TASK TO CARRY OUT:
Find every line below with the word "buffer" in it, and copy each one.

Change detection outputs
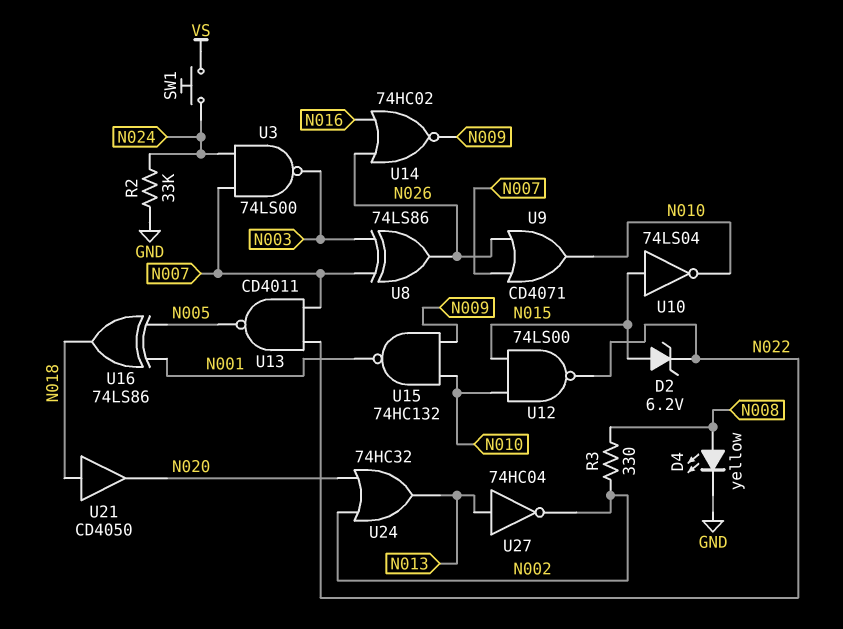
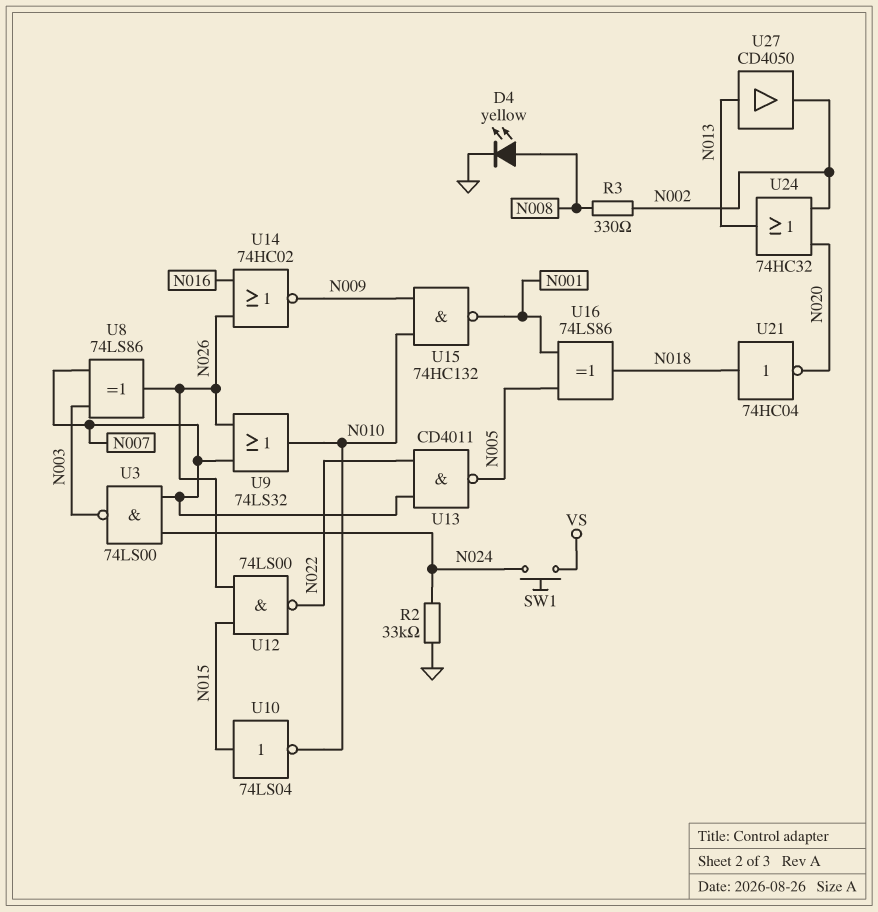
D2: zener 6.2V (A N015, K N022) -> none
U9: OR CD4071 (in N007, in N026, out N010) -> OR 74LS32 (in N007, in N026, out N010)
U12: NAND 74LS00 (in N010, in N015, out N022) -> NAND 74LS00 (in N015, in N026, out N022)
U21: buffer CD4050 (in N018, out N020) -> NOT 74HC04 (in N018, out N020)
U27: NOT 74HC04 (in N013, out N002) -> buffer CD4050 (in N013, out N002)

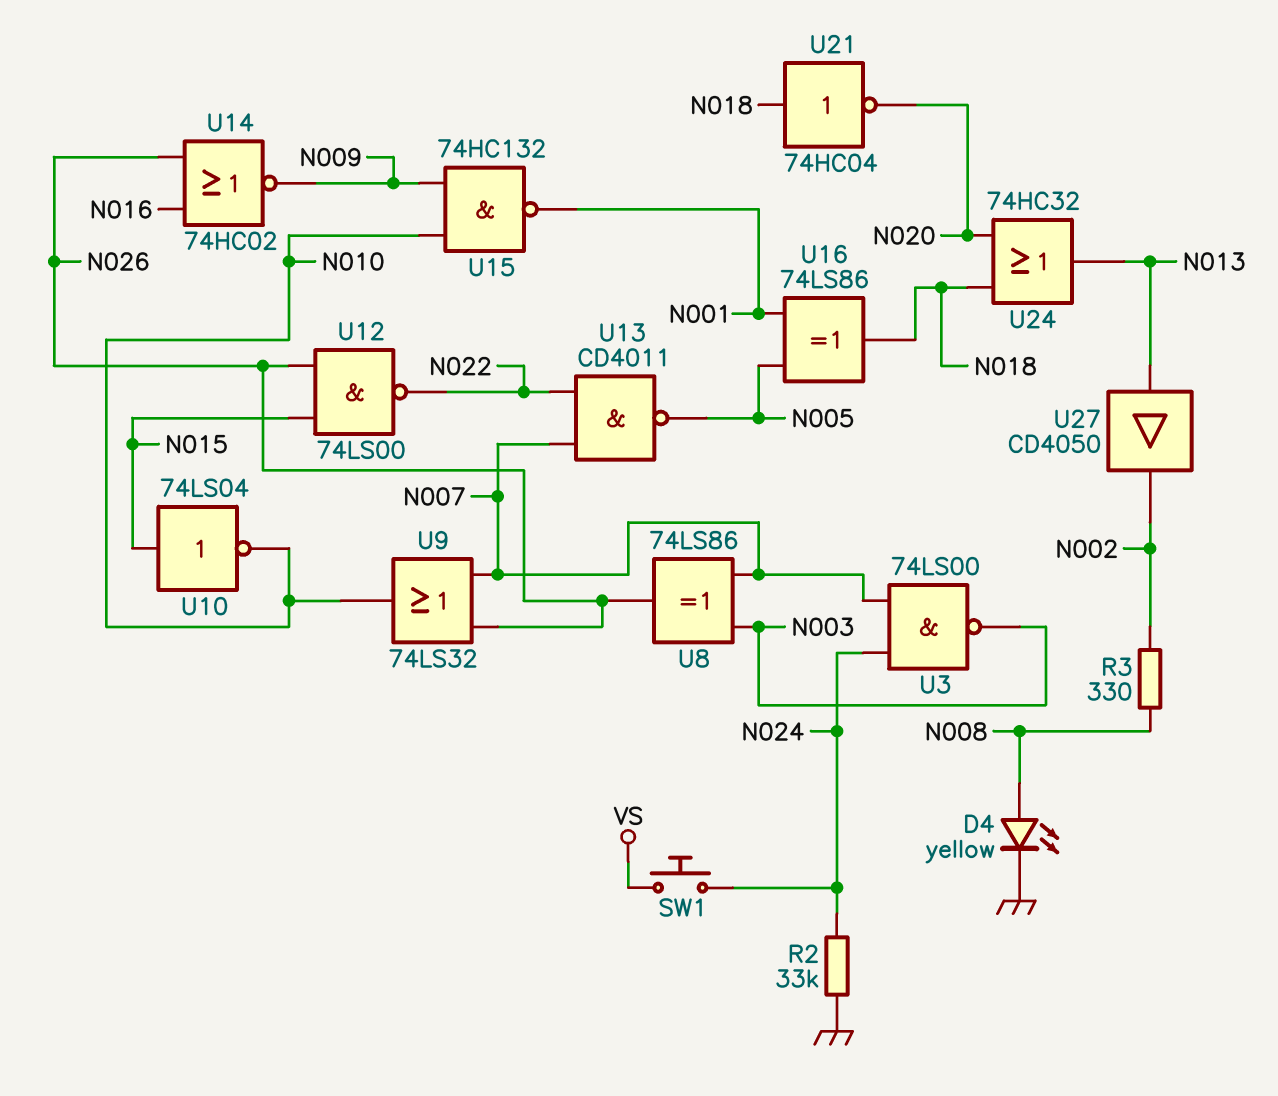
U24: OR 74HC32 (in N002, in N020, out N013) -> OR 74HC32 (in N018, in N020, out N013)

REPLY TO THE EXERCISE:
U21: buffer CD4050 (in N018, out N020) -> NOT 74HC04 (in N018, out N020)
U27: NOT 74HC04 (in N013, out N002) -> buffer CD4050 (in N013, out N002)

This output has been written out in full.